▶ _EXERCISE PROMPT_
Span requested from the data below: the line with "moved | straightedge" through the line with "moved | egg", both included. Give only these lines again, exactly, and leave every picture out.
*** RECORD EXTRACTS Section Begins ***
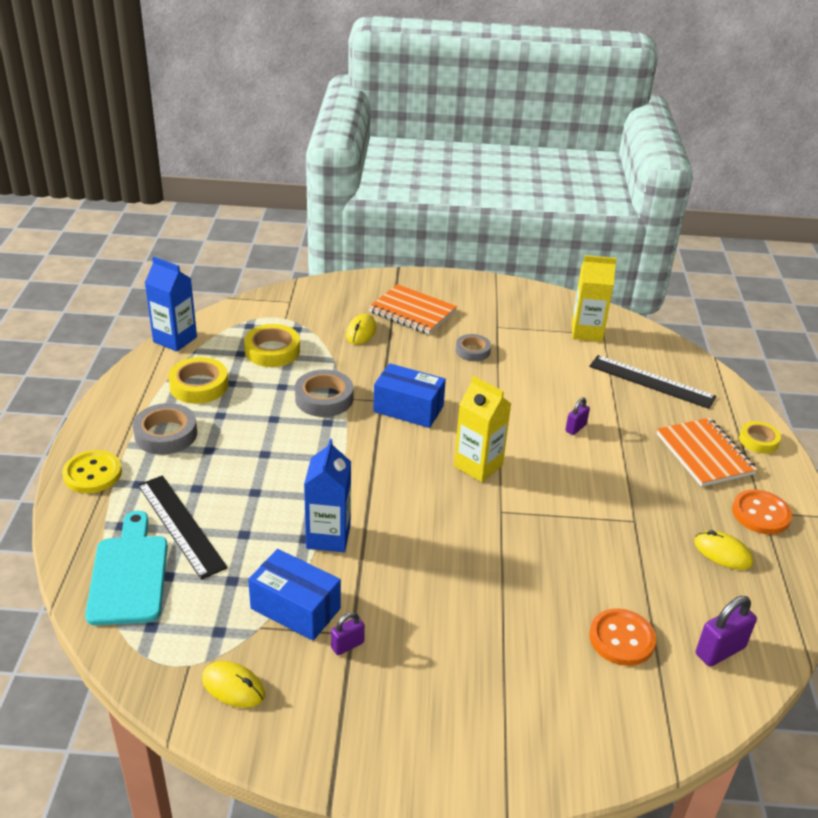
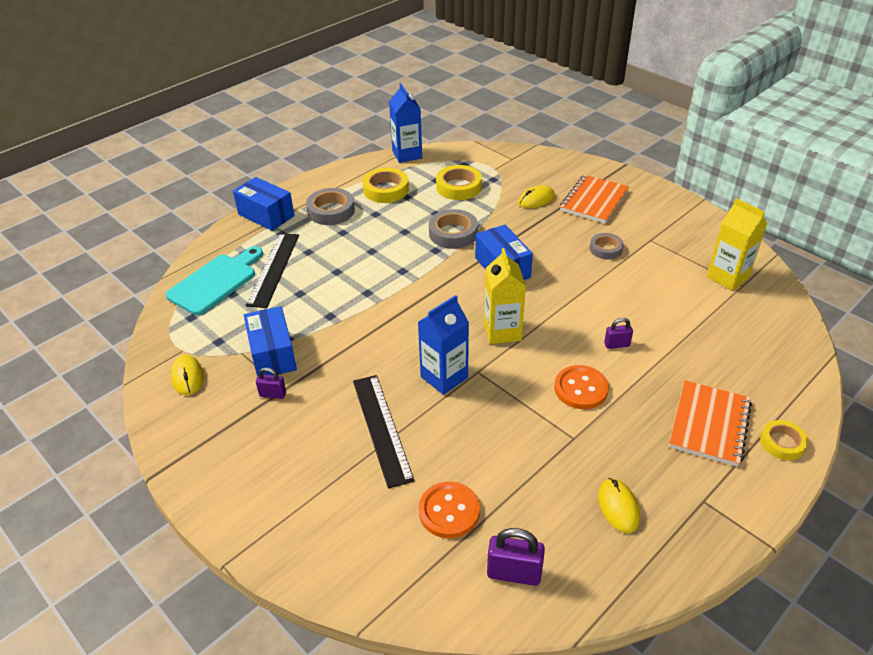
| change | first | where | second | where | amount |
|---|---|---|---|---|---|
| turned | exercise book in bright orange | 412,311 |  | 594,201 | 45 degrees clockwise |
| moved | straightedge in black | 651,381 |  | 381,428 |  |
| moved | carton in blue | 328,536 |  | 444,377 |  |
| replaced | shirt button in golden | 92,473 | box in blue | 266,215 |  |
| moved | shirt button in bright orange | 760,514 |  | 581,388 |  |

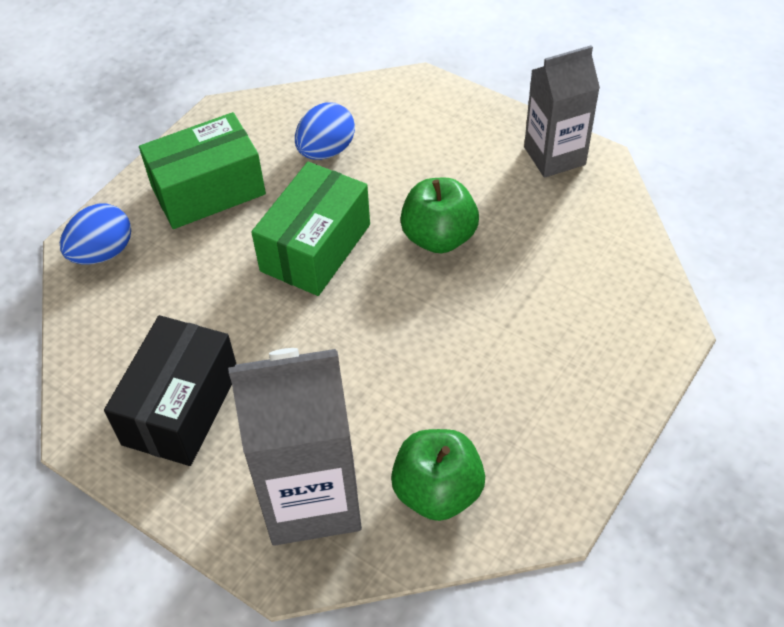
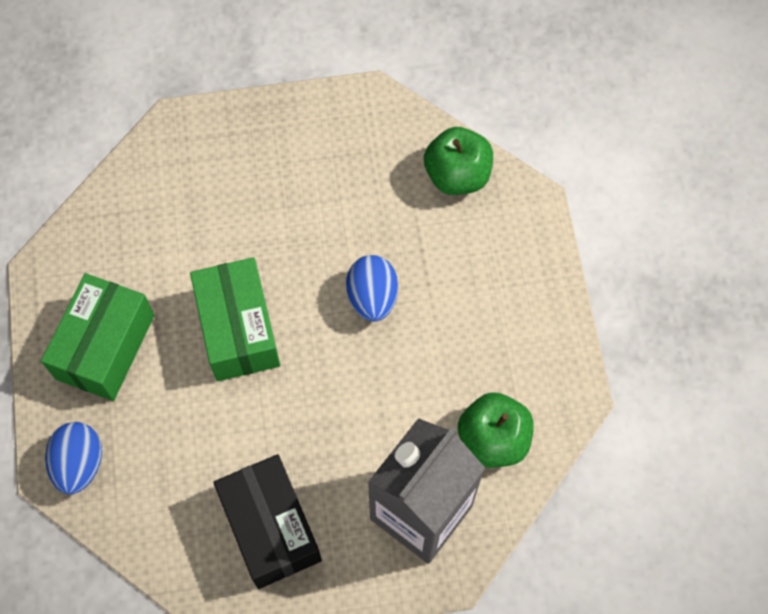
| change | first | where | second | where | amount |
|---|---|---|---|---|---|
| removed | carton in gray | 554,156 |  |  |  |
| moved | egg shape in blue | 326,151 |  | 372,297 |  |
| moved | apple fruit in green | 439,237 |  | 457,175 |  |

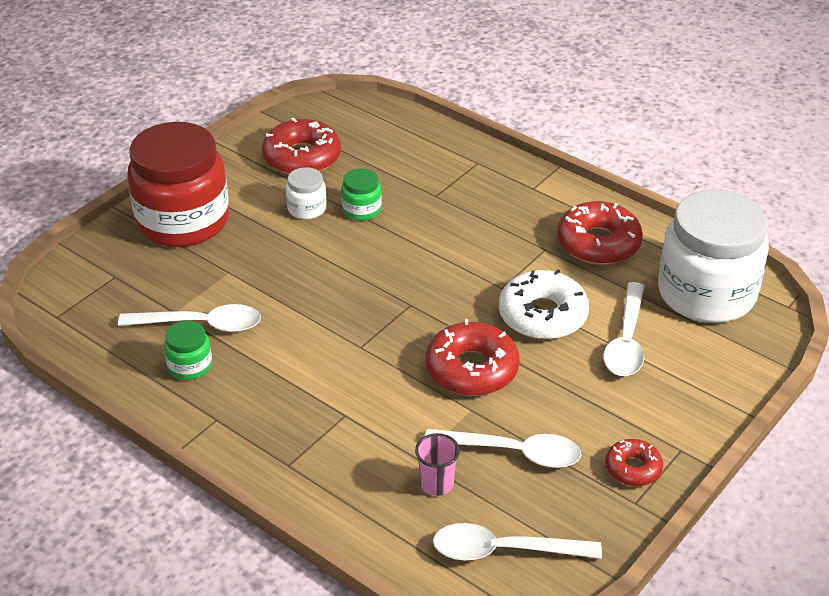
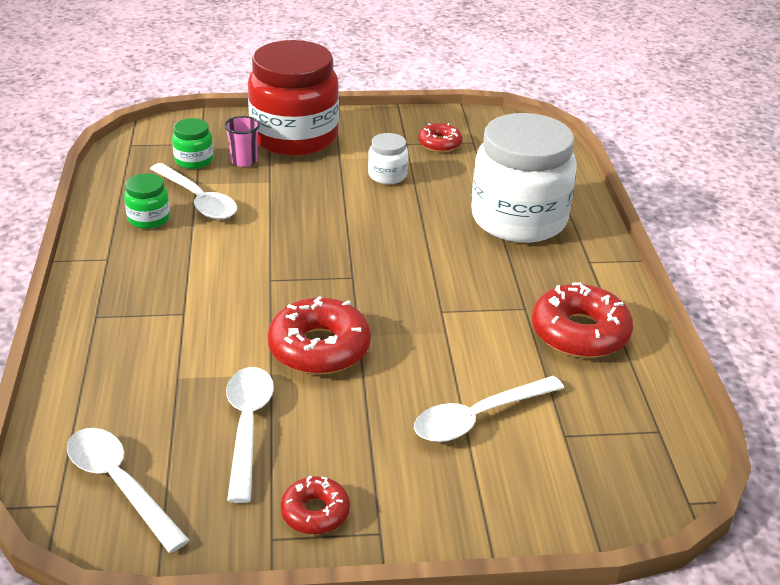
| change | first | where | second | where | amount |
|---|---|---|---|---|---|
| resized | glazed donut in crimson | 302,157 |  | 440,144 | x0.57 |
| moved | jam jar in green | 361,210 |  | 194,160 |  |
| moved | jam jar in pure white | 706,293 |  | 519,219 |  |
| removed | glazed donut in pure white | 542,315 |  |  |  |
| turned | teaspoon in pure white | 514,453 |  | 247,426 | 150 degrees counterclockwise |
| moved | tumbler in pink | 436,484 |  | 244,161 |  |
*** RECORD EXTRACTS Section Ends ***
▶ _YOUR SOLUTION_
| moved | straightedge in black | 651,381 |  | 381,428 |  |
| moved | carton in blue | 328,536 |  | 444,377 |  |
| replaced | shirt button in golden | 92,473 | box in blue | 266,215 |  |
| moved | shirt button in bright orange | 760,514 |  | 581,388 |  |

| change | first | where | second | where | amount |
|---|---|---|---|---|---|
| removed | carton in gray | 554,156 |  |  |  |
| moved | egg shape in blue | 326,151 |  | 372,297 |  |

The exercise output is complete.